## Entries shown
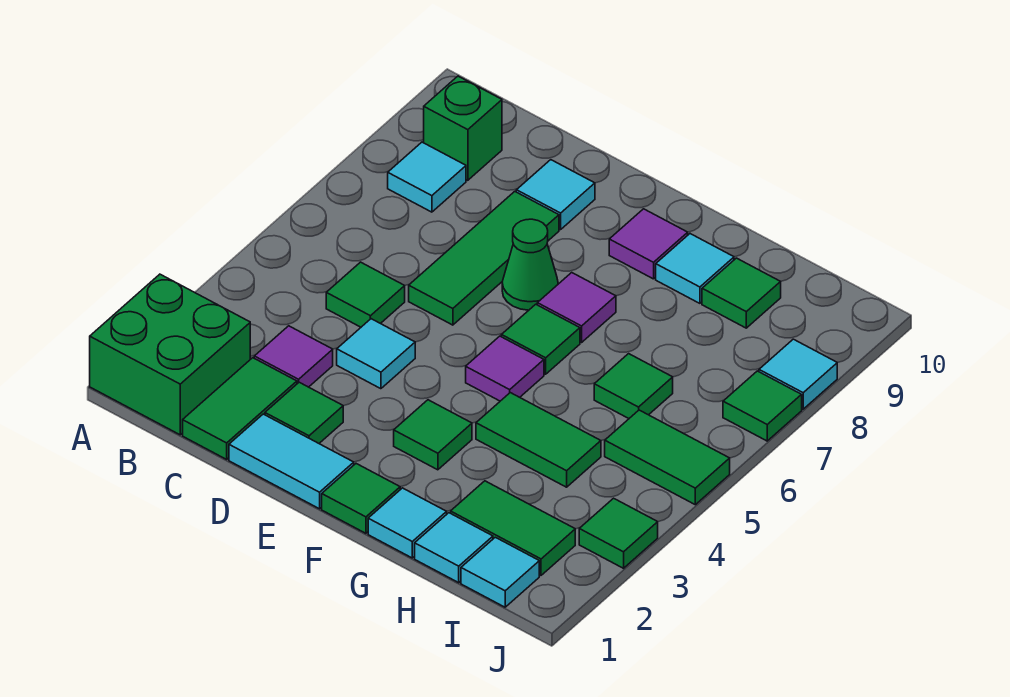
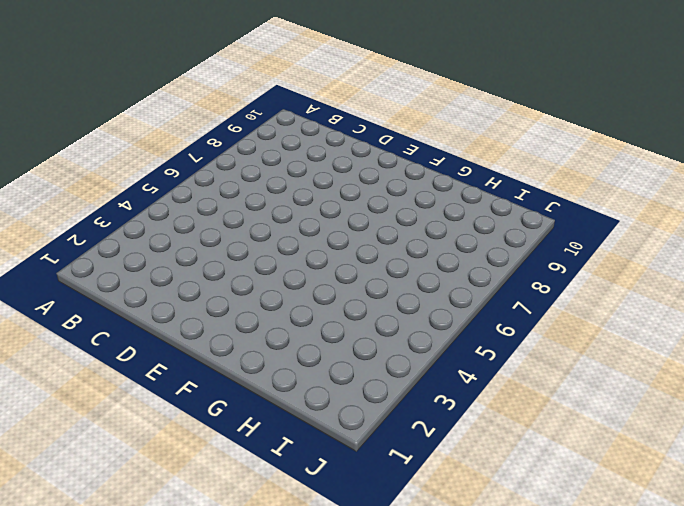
none -> green brick A1:B2 level 1
none -> cyan tile B8 level 1
none -> green brick B9 level 1
none -> green tile C1:C2 level 1

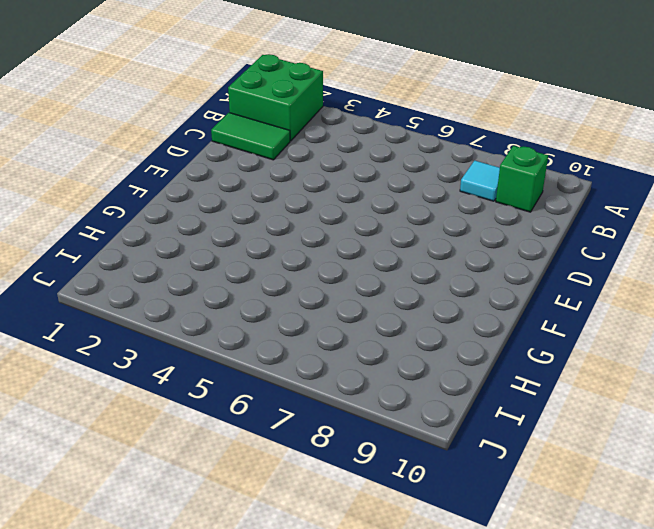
none -> purple tile C3 level 1
none -> green tile C5 level 1
none -> cyan tile D1:E1 level 1
none -> green tile D2 level 1

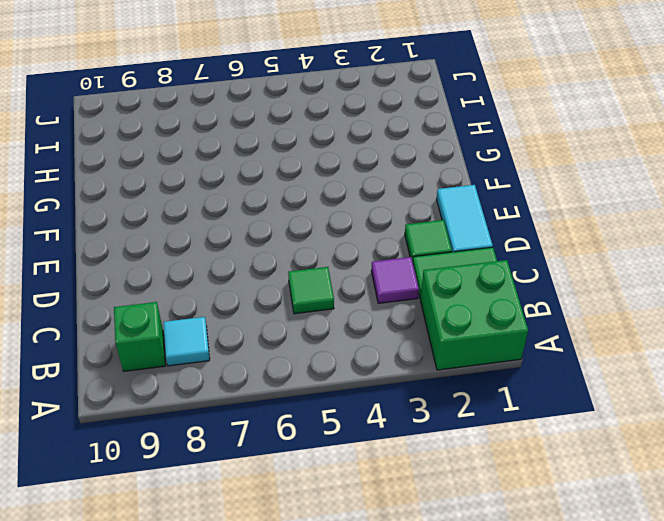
none -> cyan tile D4 level 1
none -> green tile D6:D8 level 1
none -> cyan tile D9 level 1
none -> green cone E7 level 1

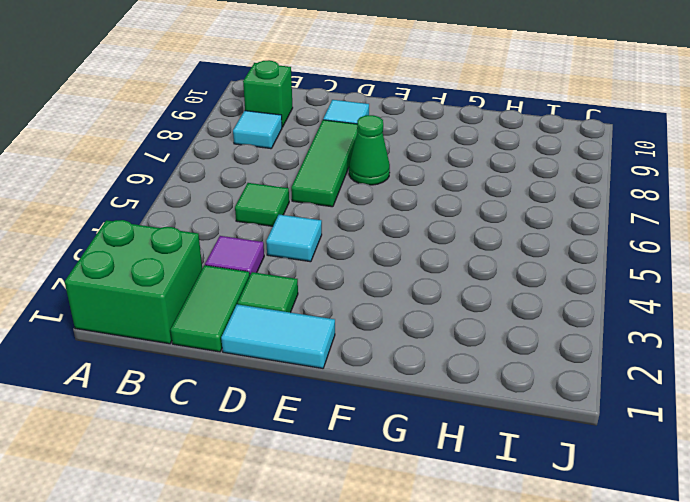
none -> green tile F1 level 1
none -> green tile F3 level 1
none -> purple tile F5 level 1
none -> green tile F6 level 1

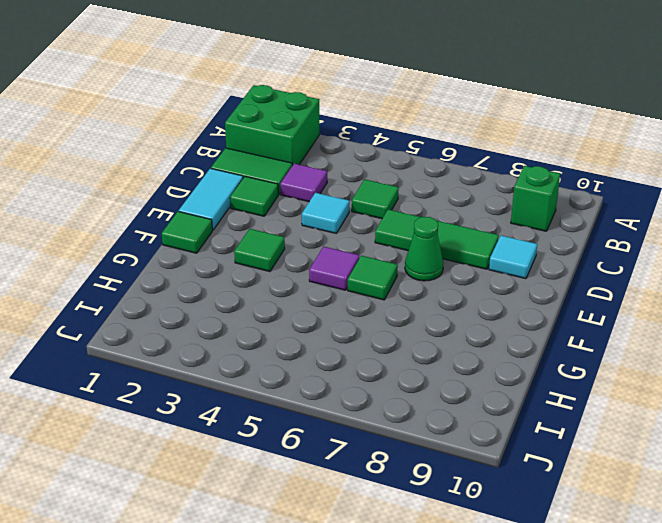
none -> cyan tile B8 level 1
none -> purple tile F7 level 1
none -> purple tile F9 level 1
none -> cyan tile G1 level 1

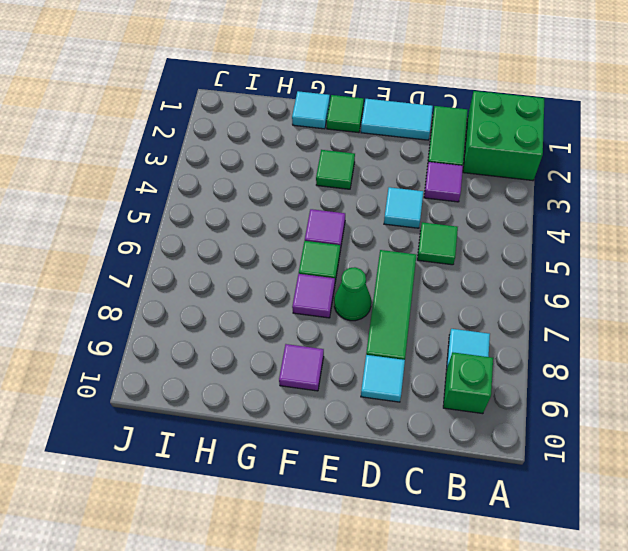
none -> green tile D2 level 1
none -> green tile G4:H4 level 1
none -> cyan tile G9 level 1
none -> cyan tile H1 level 1

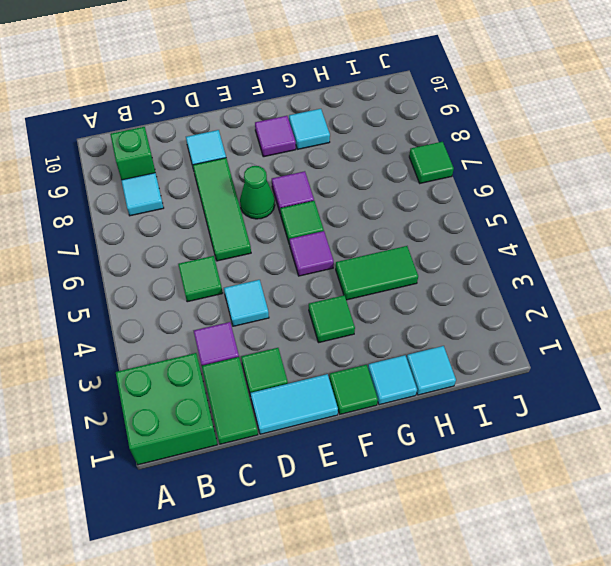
none -> green tile H2:I2 level 1
none -> green tile H6 level 1
none -> green tile H9 level 1
none -> cyan tile I1 level 1

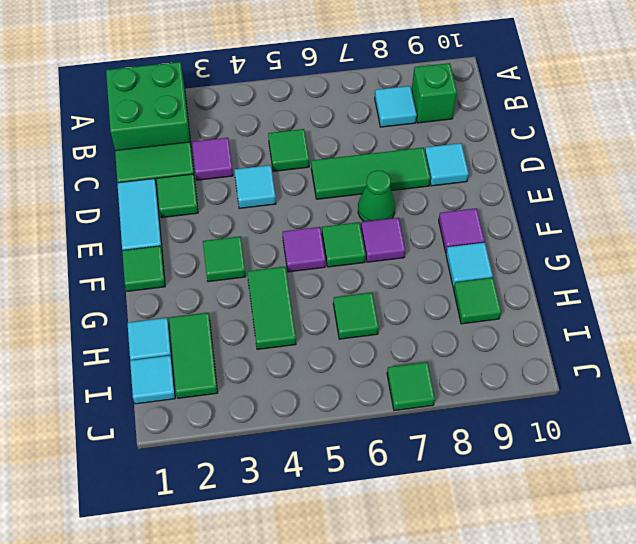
none -> cyan tile G1 level 1
none -> green tile I5:J5 level 1
none -> green tile J3 level 1
none -> cyan tile J8 level 1

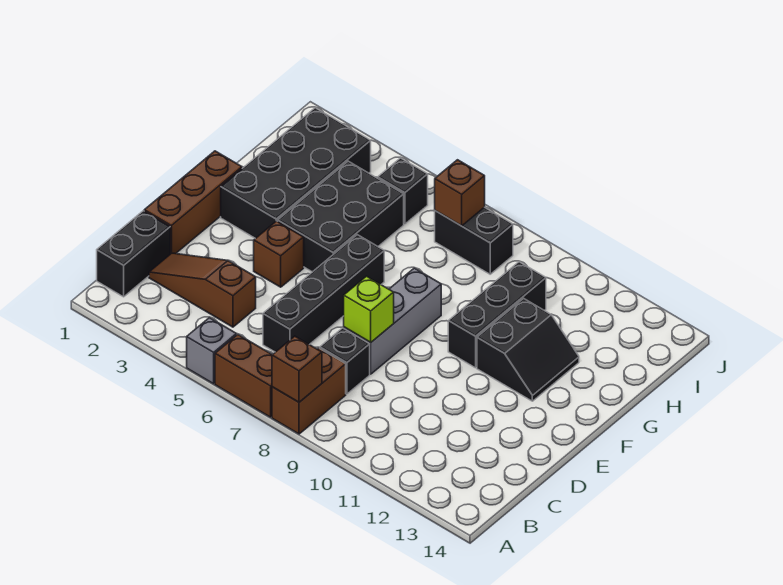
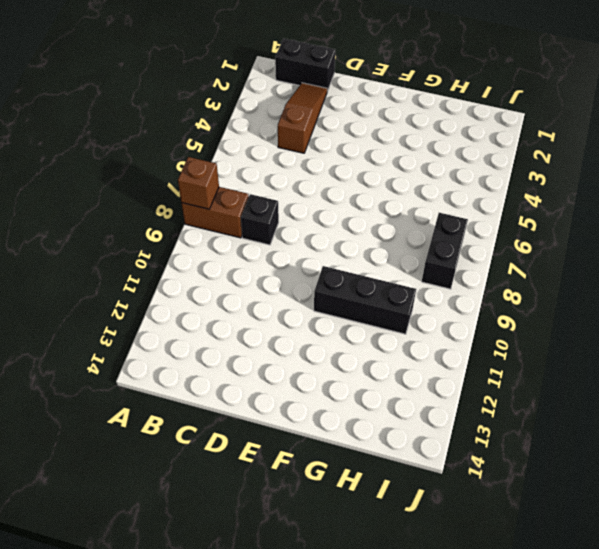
none -> grey brick A5 level 1
none -> brown brick A6:A7 level 1
none -> black brick C6:F6 level 1

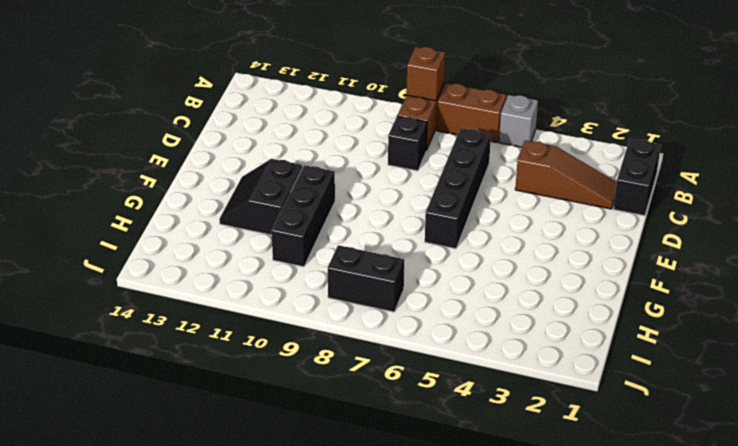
none -> brown brick D1:F1 level 1
none -> grey brick D8:F8 level 1
none -> brown brick E4 level 1

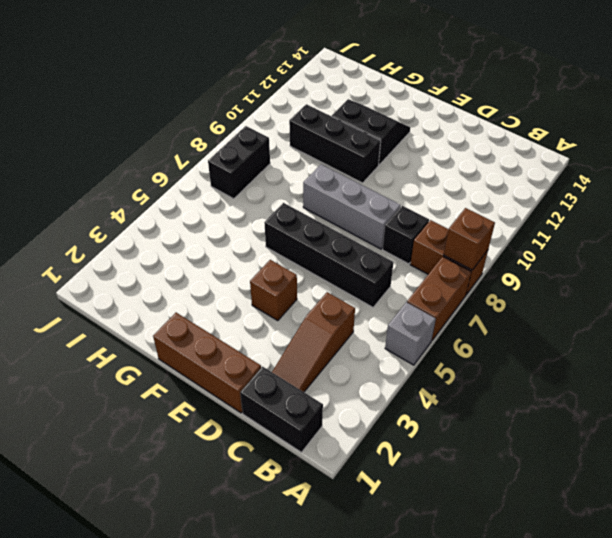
none -> black brick F2:I3 level 1
none -> black brick F4:H5 level 1
none -> black brick I5 level 1

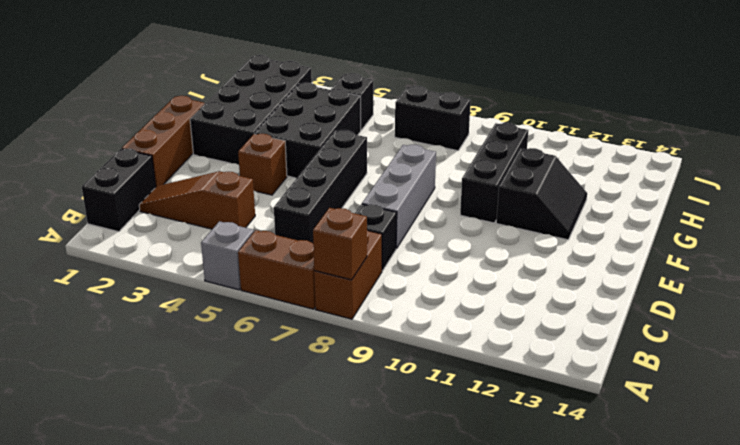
none -> lime brick D8 level 2
none -> brown brick I7 level 2

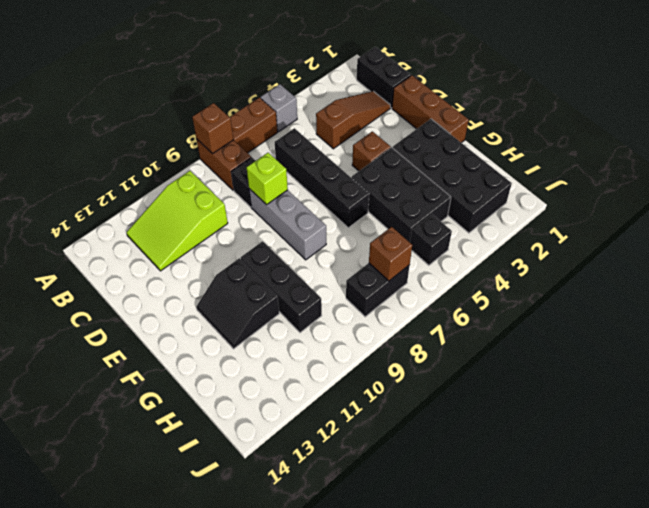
lime slope B10:C12 level 1 top 10 -> none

## Exercise description
Leave the pictures out and copy exactly the lines from the one that holds "none -> black brick F2:I3 level 1" through the last line of the material.

## The answer
none -> black brick F2:I3 level 1
none -> black brick F4:H5 level 1
none -> black brick I5 level 1

none -> lime brick D8 level 2
none -> brown brick I7 level 2

lime slope B10:C12 level 1 top 10 -> none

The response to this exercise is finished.